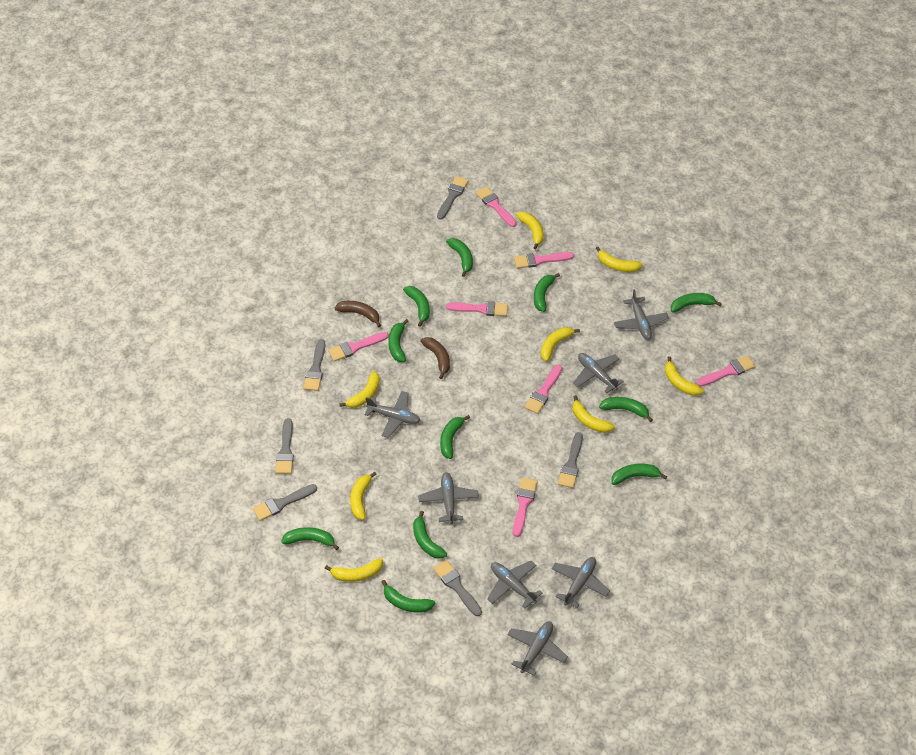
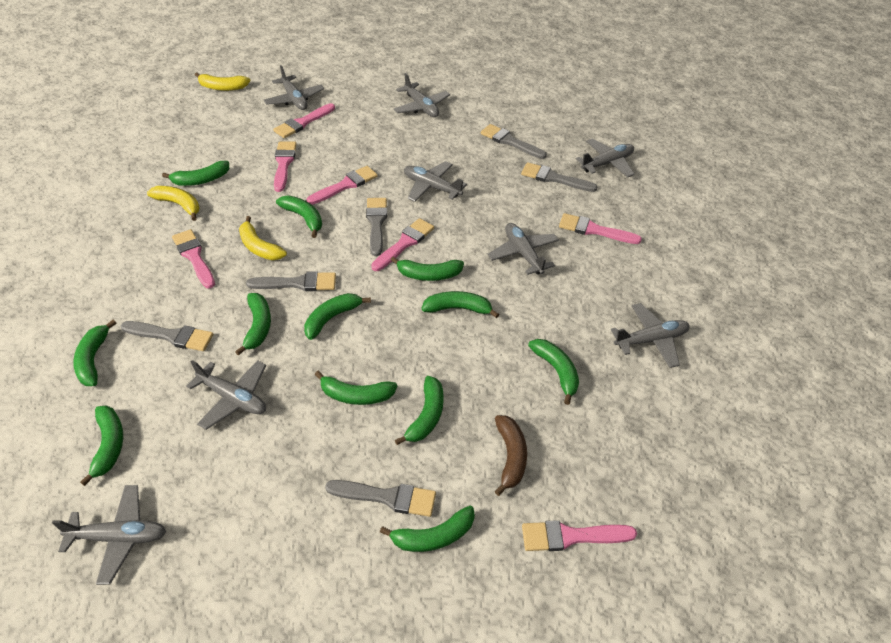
brown banana: 2 -> 1
green banana: 11 -> 12
grey plane: 7 -> 8
yellow banana: 8 -> 3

══════════

== WHAT IS REQUIRED ==
Full transcription of the material, exact in every line, without images.

== EXERCISE SOLUTION ==
brown banana: 2 -> 1
green banana: 11 -> 12
grey plane: 7 -> 8
yellow banana: 8 -> 3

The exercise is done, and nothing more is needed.